- Data excerpts:
=== Begin Enclosure ===
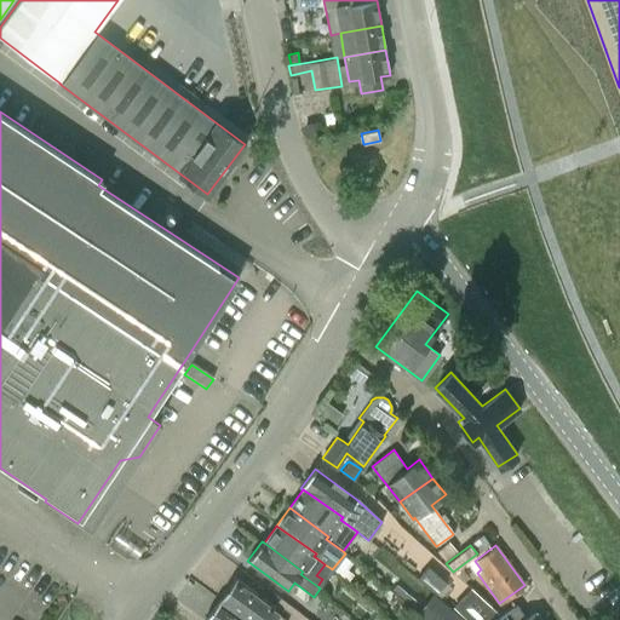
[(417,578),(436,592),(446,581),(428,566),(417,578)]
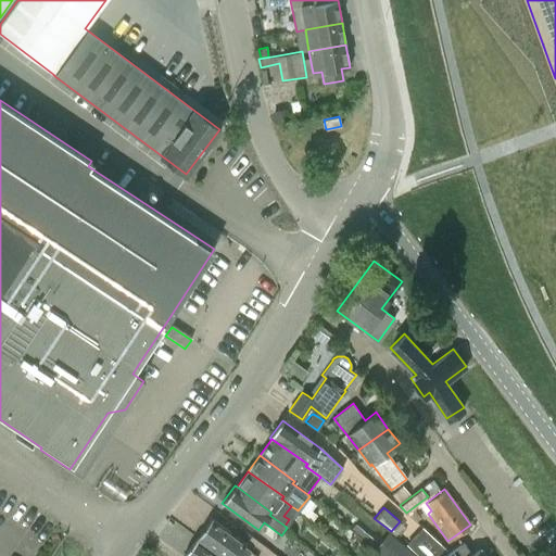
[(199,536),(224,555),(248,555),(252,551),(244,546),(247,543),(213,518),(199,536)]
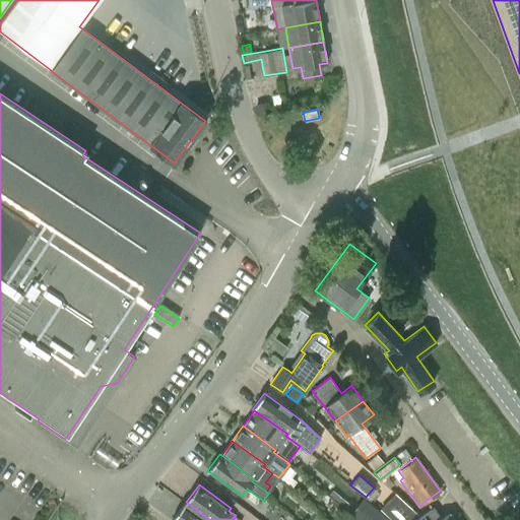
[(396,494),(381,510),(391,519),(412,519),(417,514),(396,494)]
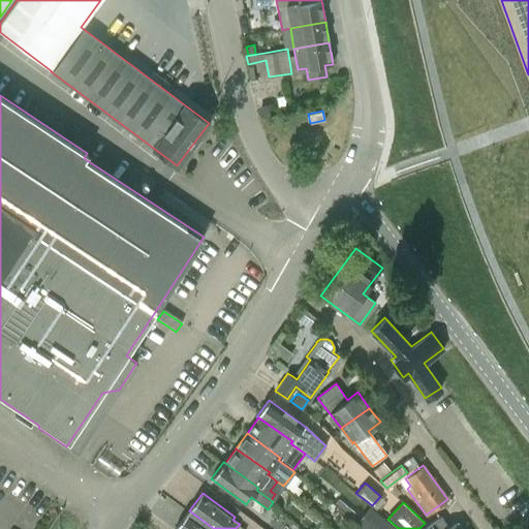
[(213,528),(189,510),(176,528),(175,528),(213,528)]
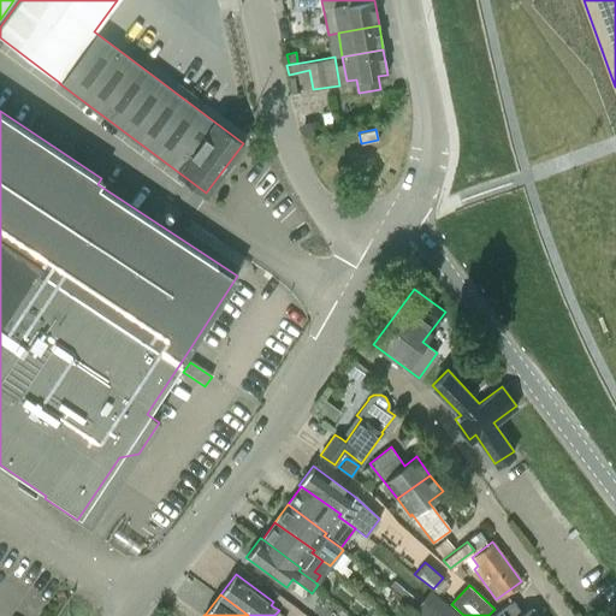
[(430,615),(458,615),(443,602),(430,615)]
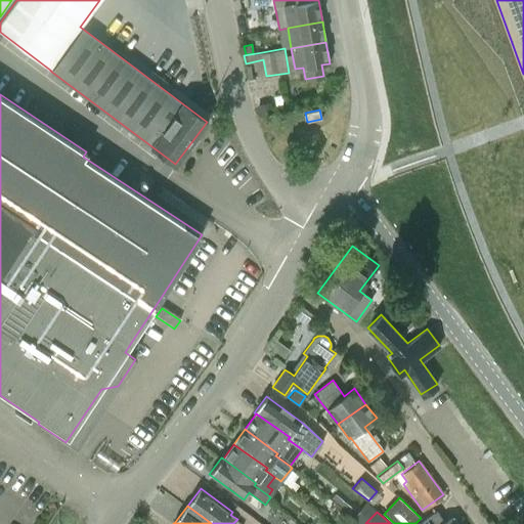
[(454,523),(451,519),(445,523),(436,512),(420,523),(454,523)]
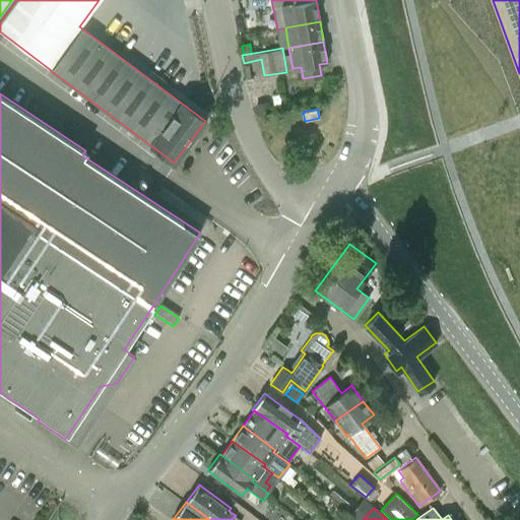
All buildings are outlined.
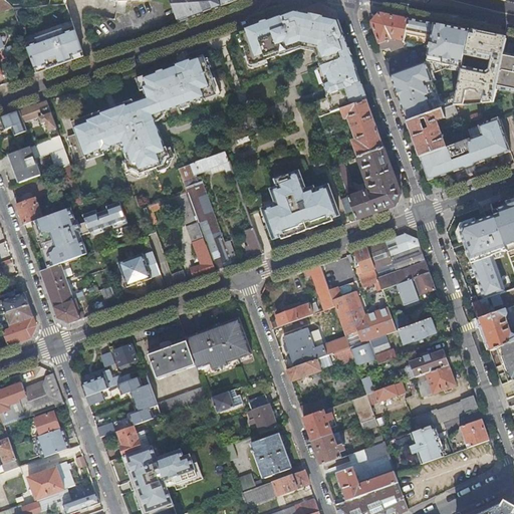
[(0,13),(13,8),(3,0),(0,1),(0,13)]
=== End Enclosure ===
=== Begin Enclosure ===
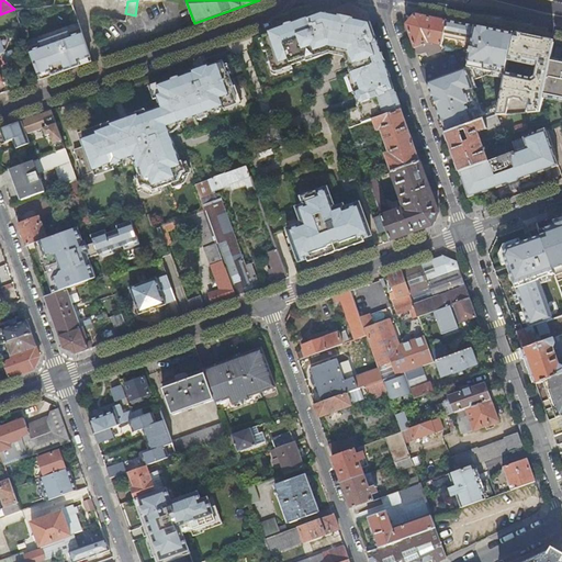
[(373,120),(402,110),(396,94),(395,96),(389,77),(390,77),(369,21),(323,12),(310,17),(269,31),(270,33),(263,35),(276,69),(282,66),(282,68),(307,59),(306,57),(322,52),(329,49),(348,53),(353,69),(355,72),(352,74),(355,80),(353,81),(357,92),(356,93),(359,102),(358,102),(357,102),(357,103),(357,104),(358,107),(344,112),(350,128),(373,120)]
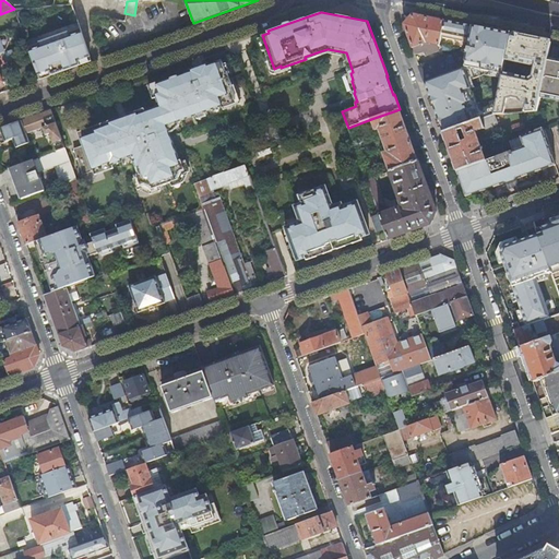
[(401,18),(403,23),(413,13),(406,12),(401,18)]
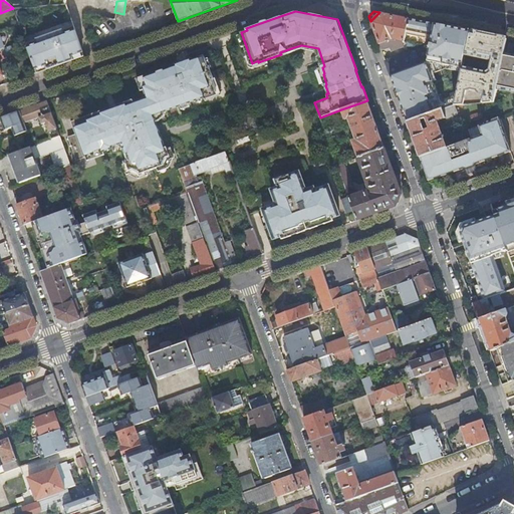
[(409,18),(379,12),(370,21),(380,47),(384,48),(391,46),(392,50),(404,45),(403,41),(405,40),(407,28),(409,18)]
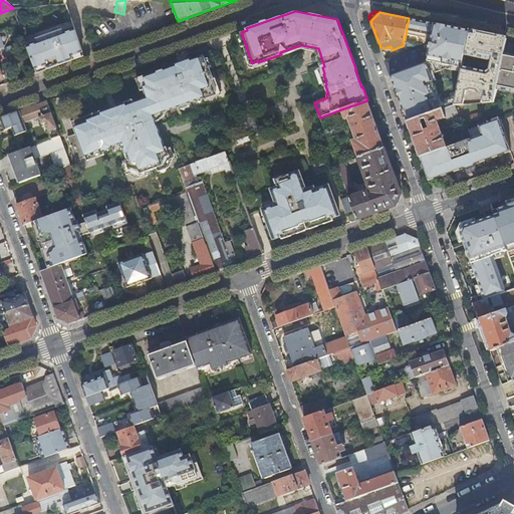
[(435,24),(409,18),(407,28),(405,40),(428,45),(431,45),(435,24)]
=== End Enclosure ===
- What to produce:
Transcribe, word for word, the lines of the listing above from the one that contains "[(213,528),(189,510),(176,528),(175,528),(213,528)]" through the one that contains "[(0,13),(13,8),(3,0),(0,1),(0,13)]", keeping both ends and dropping the pictures.

- Finished task:
[(213,528),(189,510),(176,528),(175,528),(213,528)]
[(430,615),(458,615),(443,602),(430,615)]
[(454,523),(451,519),(445,523),(436,512),(420,523),(454,523)]
All buildings are outlined.
[(0,13),(13,8),(3,0),(0,1),(0,13)]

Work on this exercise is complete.